● What you should do
Run through the records and show each line that includes the string "orange".

● The input
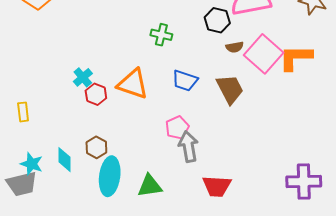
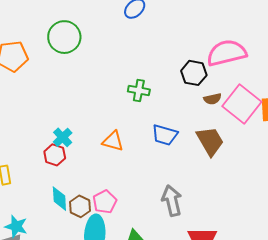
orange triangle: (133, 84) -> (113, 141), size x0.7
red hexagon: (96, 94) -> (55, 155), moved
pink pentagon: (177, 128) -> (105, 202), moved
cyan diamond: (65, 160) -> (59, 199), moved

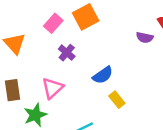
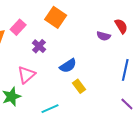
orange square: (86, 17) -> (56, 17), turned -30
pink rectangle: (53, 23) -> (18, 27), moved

...

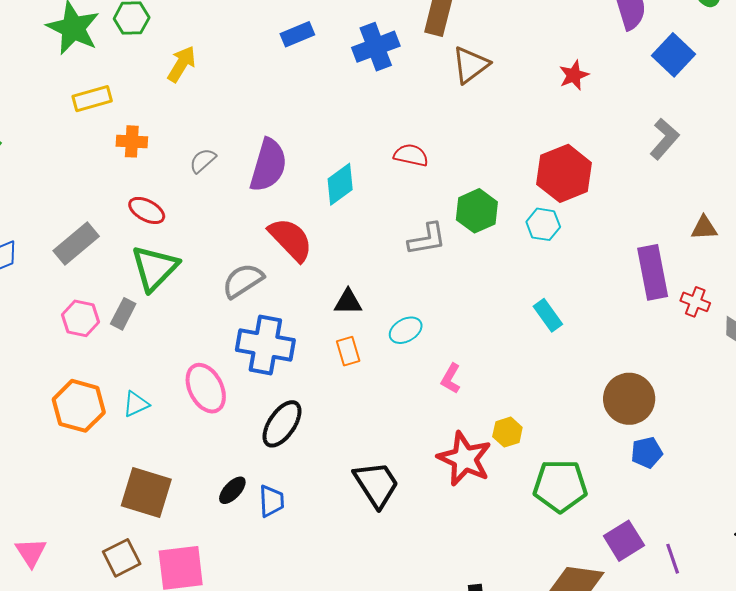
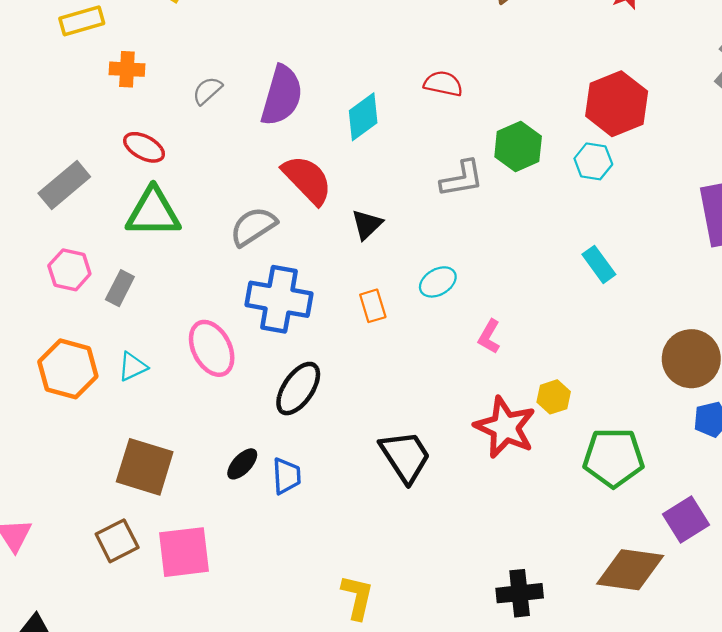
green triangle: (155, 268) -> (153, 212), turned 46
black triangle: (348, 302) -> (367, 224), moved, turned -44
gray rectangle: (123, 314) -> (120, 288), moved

● Exercise answer
orange triangle: (133, 84) -> (113, 141), size x0.7
orange square: (86, 17) -> (56, 17), turned -30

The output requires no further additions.